## Input data

- Opening Delimiter -

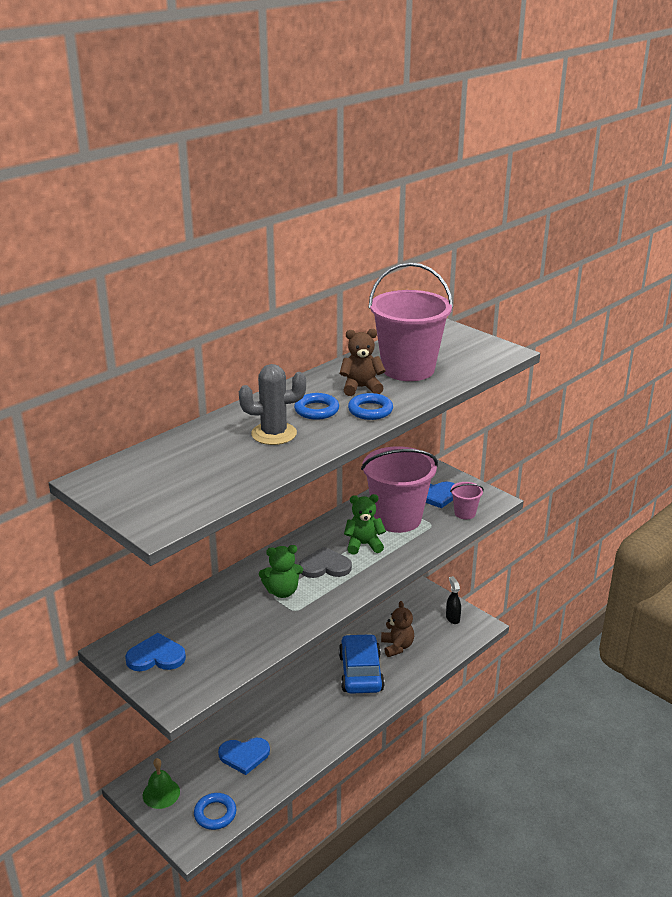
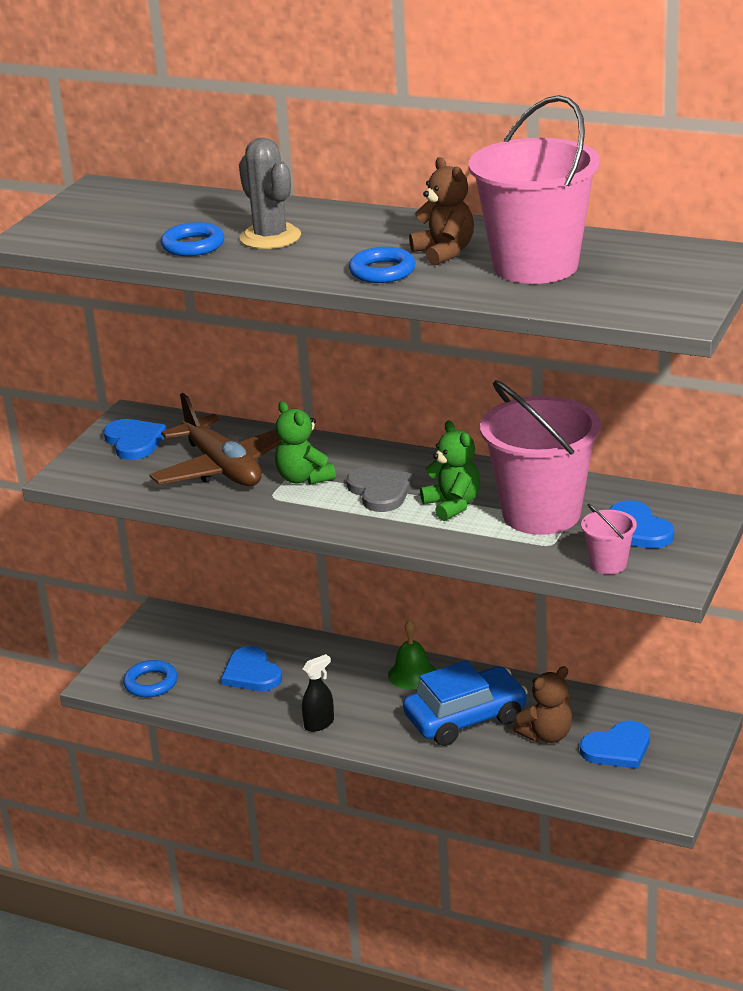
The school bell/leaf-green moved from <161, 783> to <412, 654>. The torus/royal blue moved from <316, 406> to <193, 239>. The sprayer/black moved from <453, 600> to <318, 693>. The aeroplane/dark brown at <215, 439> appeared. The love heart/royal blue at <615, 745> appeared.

- Closing Delimiter -
- Opening Delimiter -

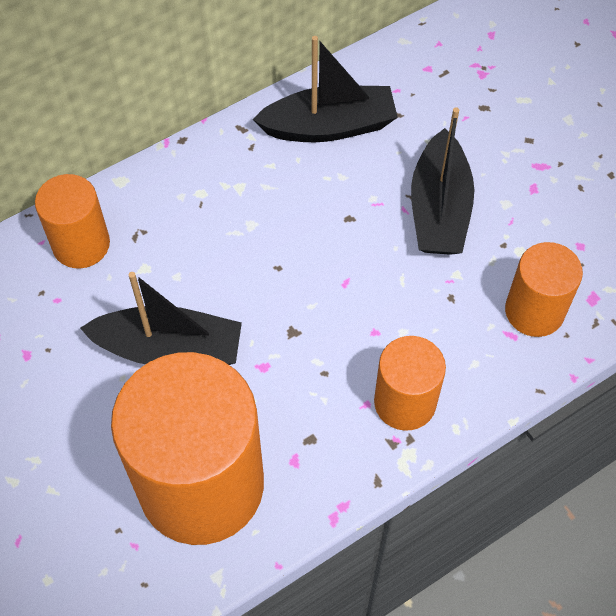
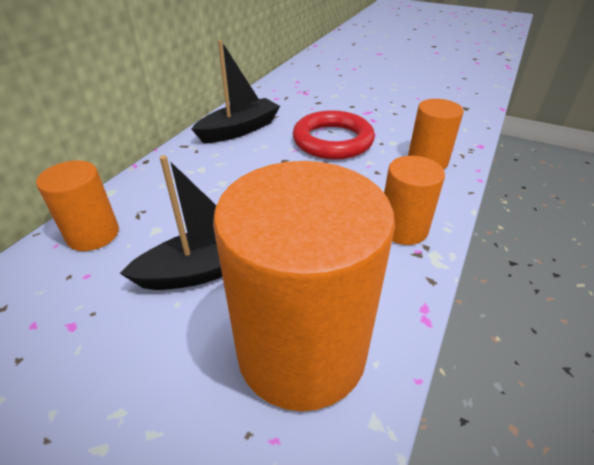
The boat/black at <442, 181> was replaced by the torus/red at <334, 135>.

- Closing Delimiter -
- Opening Delimiter -

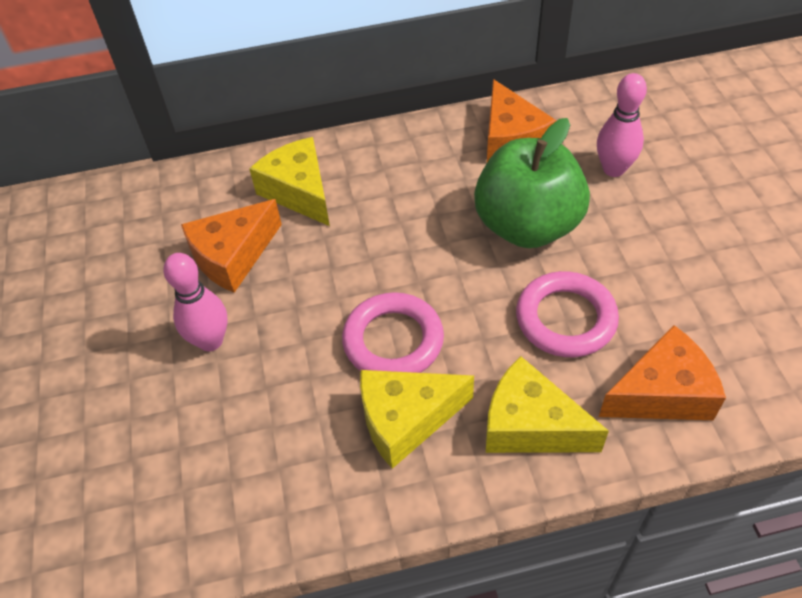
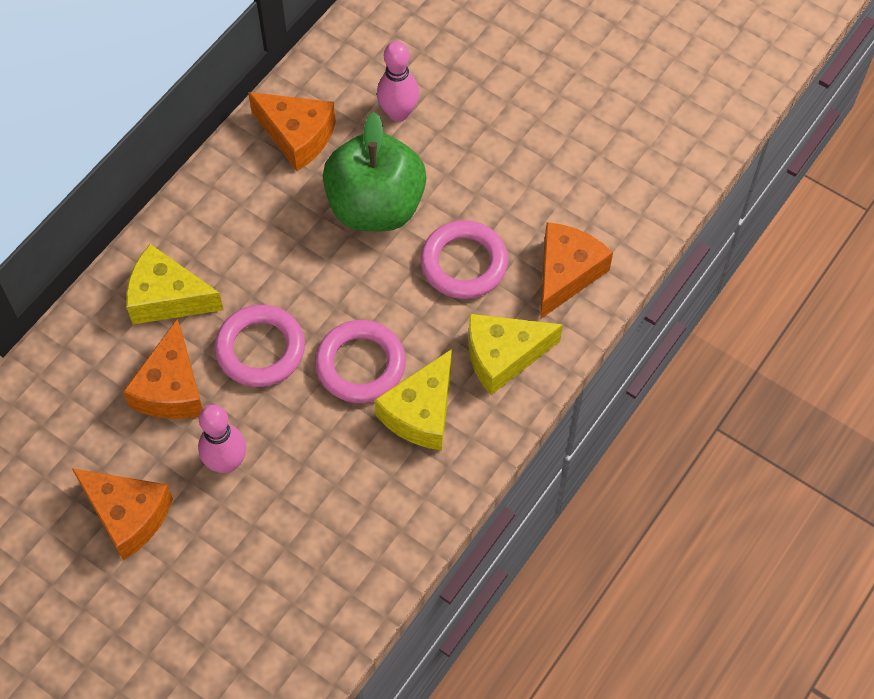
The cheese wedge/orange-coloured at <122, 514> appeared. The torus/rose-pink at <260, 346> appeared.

- Closing Delimiter -

## Task directions
Scan the material for lines with the word "appeared", and copy each line you find.

## Answer section
The school bell/leaf-green moved from <161, 783> to <412, 654>. The torus/royal blue moved from <316, 406> to <193, 239>. The sprayer/black moved from <453, 600> to <318, 693>. The aeroplane/dark brown at <215, 439> appeared. The love heart/royal blue at <615, 745> appeared.
The cheese wedge/orange-coloured at <122, 514> appeared. The torus/rose-pink at <260, 346> appeared.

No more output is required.